§ **Assigned task**:
Write out the listing verbatim. No pictures belong in it.

§ **Data section**:
-------

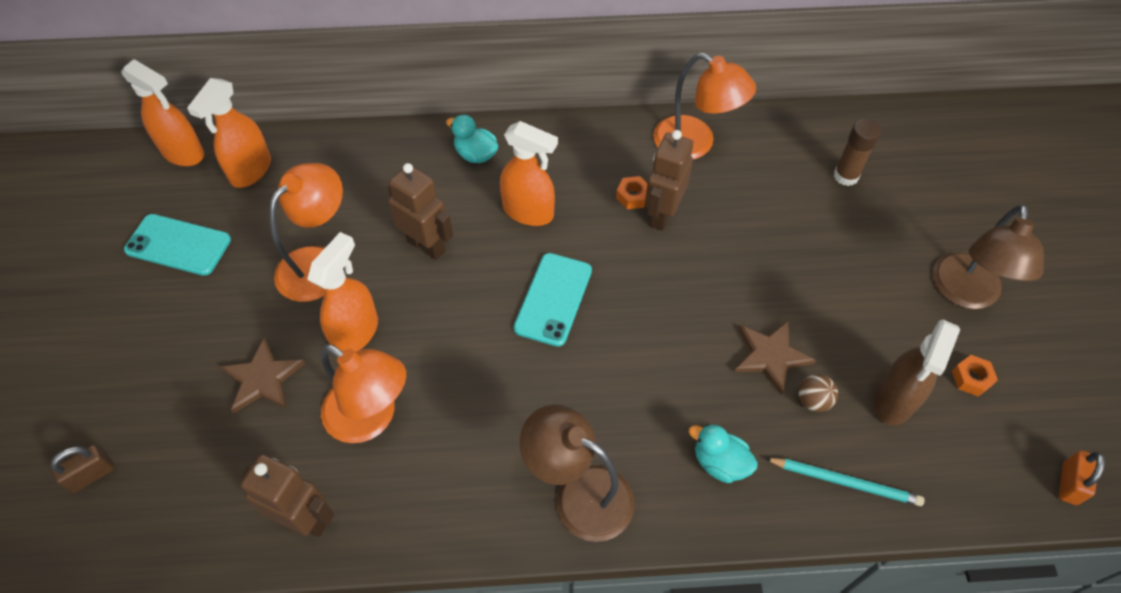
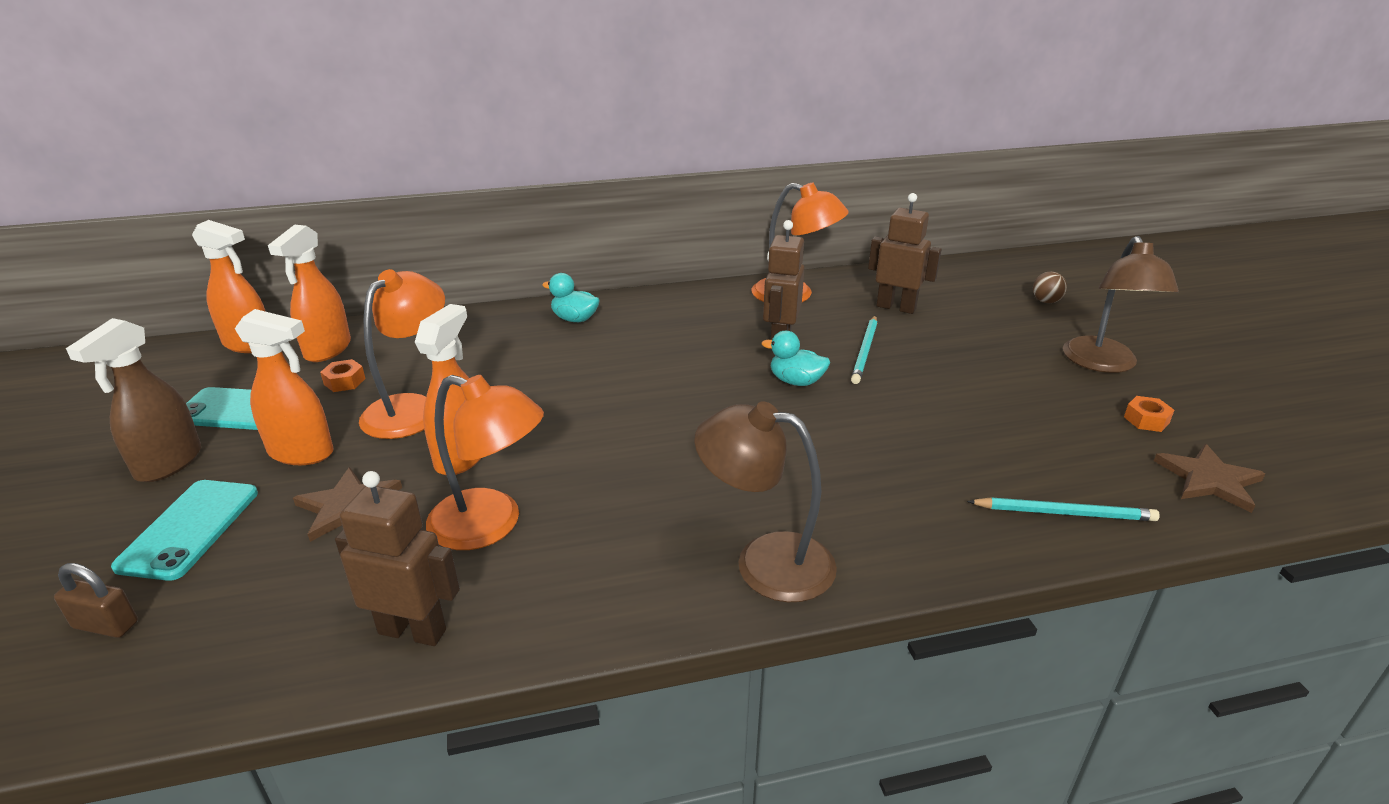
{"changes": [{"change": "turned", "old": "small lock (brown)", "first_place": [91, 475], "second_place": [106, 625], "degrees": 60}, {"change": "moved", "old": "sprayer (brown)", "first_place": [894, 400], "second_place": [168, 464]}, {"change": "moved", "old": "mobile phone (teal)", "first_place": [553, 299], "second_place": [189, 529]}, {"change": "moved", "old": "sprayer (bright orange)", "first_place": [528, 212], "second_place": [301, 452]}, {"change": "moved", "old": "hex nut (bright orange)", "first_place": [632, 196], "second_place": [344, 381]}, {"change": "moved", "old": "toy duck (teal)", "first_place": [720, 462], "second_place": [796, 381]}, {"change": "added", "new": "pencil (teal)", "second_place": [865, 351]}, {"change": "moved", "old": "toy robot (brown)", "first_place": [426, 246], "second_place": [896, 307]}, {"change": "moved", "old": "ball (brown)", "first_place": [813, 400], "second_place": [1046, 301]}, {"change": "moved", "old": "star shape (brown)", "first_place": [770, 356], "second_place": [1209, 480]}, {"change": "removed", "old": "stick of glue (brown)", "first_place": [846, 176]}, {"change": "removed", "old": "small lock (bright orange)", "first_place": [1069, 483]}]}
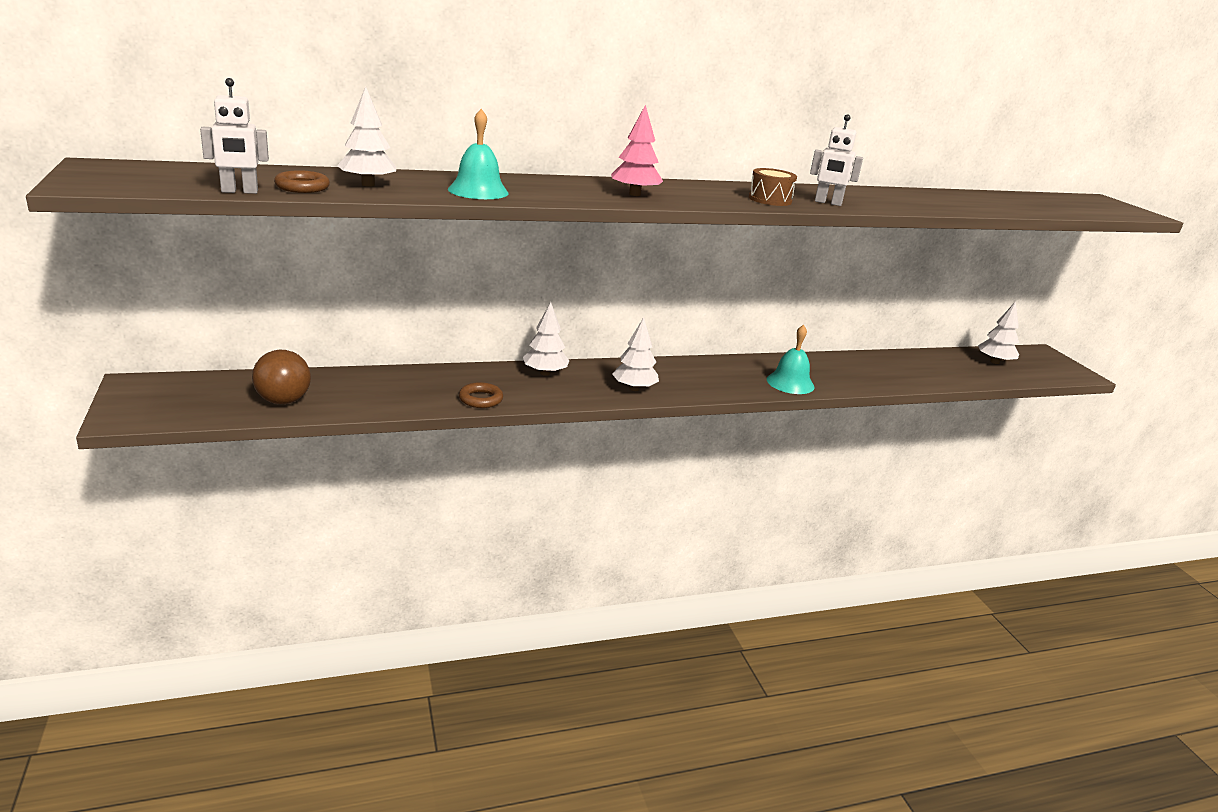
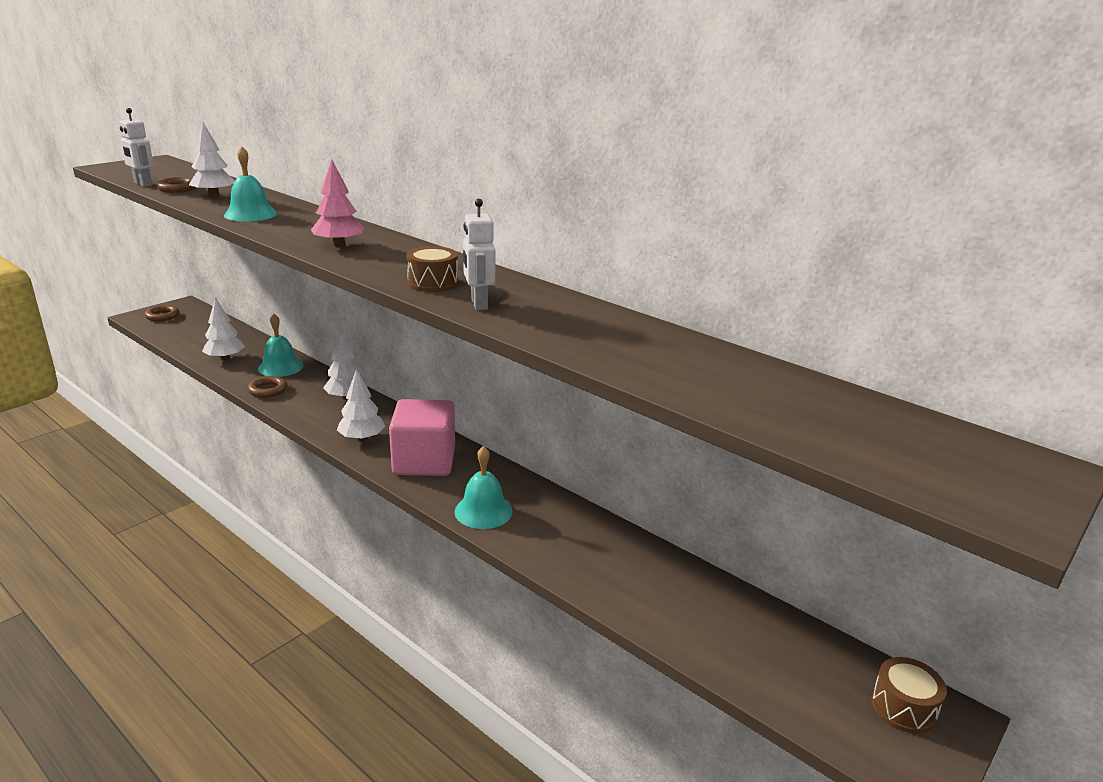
{"changes": [{"change": "added", "new": "torus (brown)", "second_place": [162, 316]}, {"change": "moved", "old": "fir tree (snow-white)", "first_place": [994, 362], "second_place": [225, 358]}, {"change": "added", "new": "hand bell (teal)", "second_place": [280, 367]}, {"change": "added", "new": "cube (rosy)", "second_place": [424, 461]}, {"change": "added", "new": "toy drum (brown)", "second_place": [903, 707]}, {"change": "removed", "old": "ball (brown)", "first_place": [283, 401]}]}
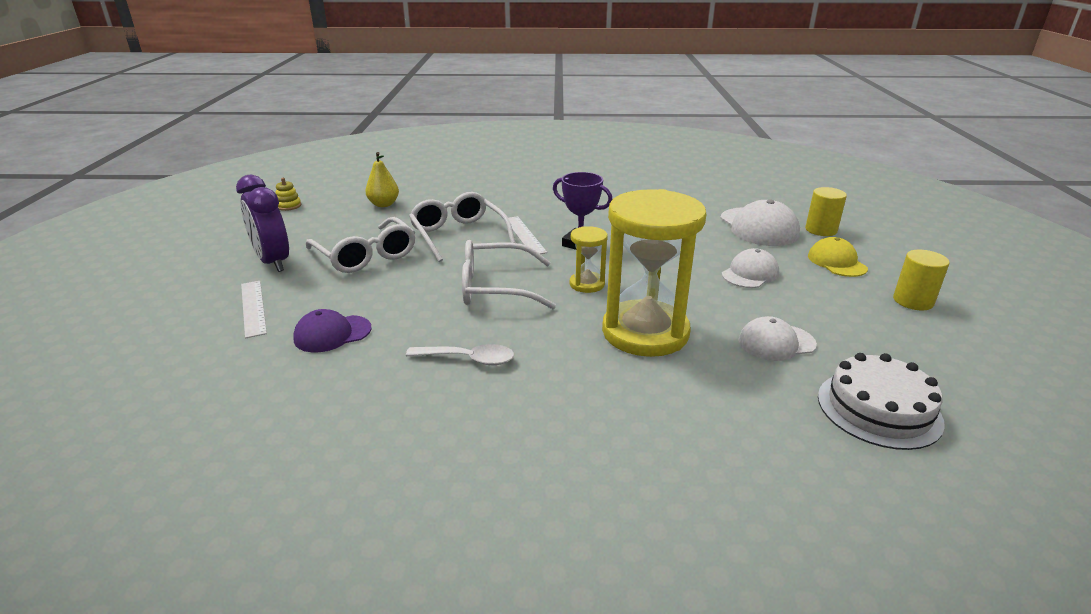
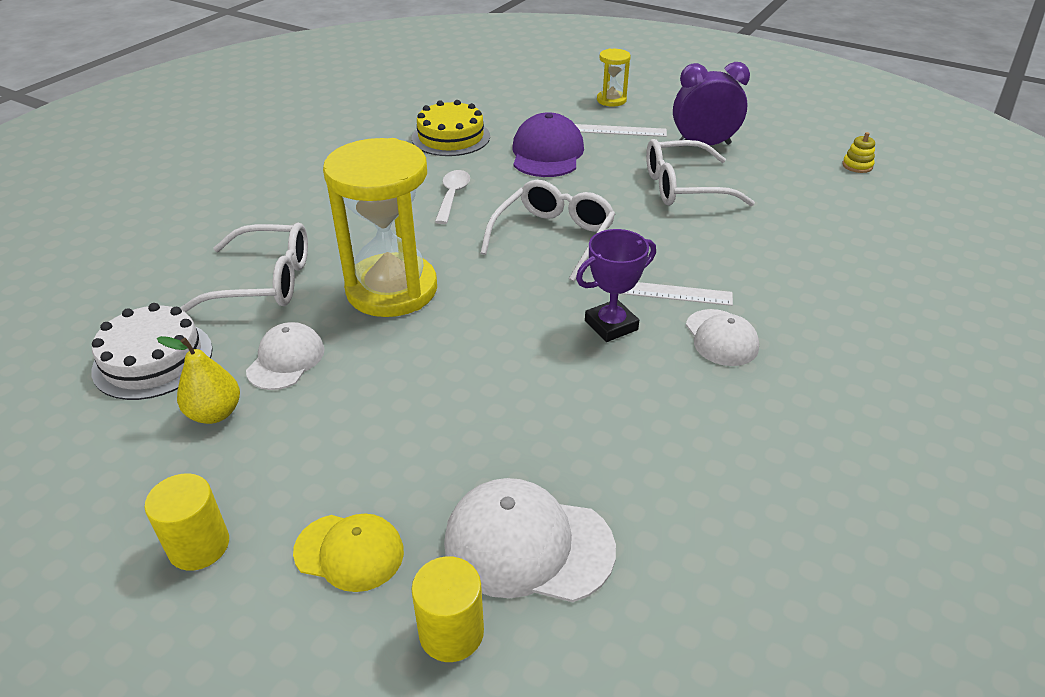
{"changes": [{"change": "moved", "old": "pear fruit (bright yellow)", "first_place": [384, 204], "second_place": [215, 413]}, {"change": "moved", "old": "eyeglasses (snow-white)", "first_place": [458, 235], "second_place": [265, 281]}, {"change": "added", "new": "layer cake (bright yellow)", "second_place": [451, 137]}, {"change": "turned", "old": "spoon (snow-white)", "first_place": [468, 359], "second_place": [452, 196], "degrees": 150}, {"change": "resized", "old": "baseball cap (violet)", "first_place": [332, 334], "second_place": [547, 153], "factor": 1.56}, {"change": "moved", "old": "sand timer (bright yellow)", "first_place": [587, 284], "second_place": [611, 100]}, {"change": "moved", "old": "baseball cap (snow-white)", "first_place": [750, 274], "second_place": [721, 338]}]}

-------

§ **Task response**:
{"changes": [{"change": "turned", "old": "small lock (brown)", "first_place": [91, 475], "second_place": [106, 625], "degrees": 60}, {"change": "moved", "old": "sprayer (brown)", "first_place": [894, 400], "second_place": [168, 464]}, {"change": "moved", "old": "mobile phone (teal)", "first_place": [553, 299], "second_place": [189, 529]}, {"change": "moved", "old": "sprayer (bright orange)", "first_place": [528, 212], "second_place": [301, 452]}, {"change": "moved", "old": "hex nut (bright orange)", "first_place": [632, 196], "second_place": [344, 381]}, {"change": "moved", "old": "toy duck (teal)", "first_place": [720, 462], "second_place": [796, 381]}, {"change": "added", "new": "pencil (teal)", "second_place": [865, 351]}, {"change": "moved", "old": "toy robot (brown)", "first_place": [426, 246], "second_place": [896, 307]}, {"change": "moved", "old": "ball (brown)", "first_place": [813, 400], "second_place": [1046, 301]}, {"change": "moved", "old": "star shape (brown)", "first_place": [770, 356], "second_place": [1209, 480]}, {"change": "removed", "old": "stick of glue (brown)", "first_place": [846, 176]}, {"change": "removed", "old": "small lock (bright orange)", "first_place": [1069, 483]}]}
{"changes": [{"change": "added", "new": "torus (brown)", "second_place": [162, 316]}, {"change": "moved", "old": "fir tree (snow-white)", "first_place": [994, 362], "second_place": [225, 358]}, {"change": "added", "new": "hand bell (teal)", "second_place": [280, 367]}, {"change": "added", "new": "cube (rosy)", "second_place": [424, 461]}, {"change": "added", "new": "toy drum (brown)", "second_place": [903, 707]}, {"change": "removed", "old": "ball (brown)", "first_place": [283, 401]}]}
{"changes": [{"change": "moved", "old": "pear fruit (bright yellow)", "first_place": [384, 204], "second_place": [215, 413]}, {"change": "moved", "old": "eyeglasses (snow-white)", "first_place": [458, 235], "second_place": [265, 281]}, {"change": "added", "new": "layer cake (bright yellow)", "second_place": [451, 137]}, {"change": "turned", "old": "spoon (snow-white)", "first_place": [468, 359], "second_place": [452, 196], "degrees": 150}, {"change": "resized", "old": "baseball cap (violet)", "first_place": [332, 334], "second_place": [547, 153], "factor": 1.56}, {"change": "moved", "old": "sand timer (bright yellow)", "first_place": [587, 284], "second_place": [611, 100]}, {"change": "moved", "old": "baseball cap (snow-white)", "first_place": [750, 274], "second_place": [721, 338]}]}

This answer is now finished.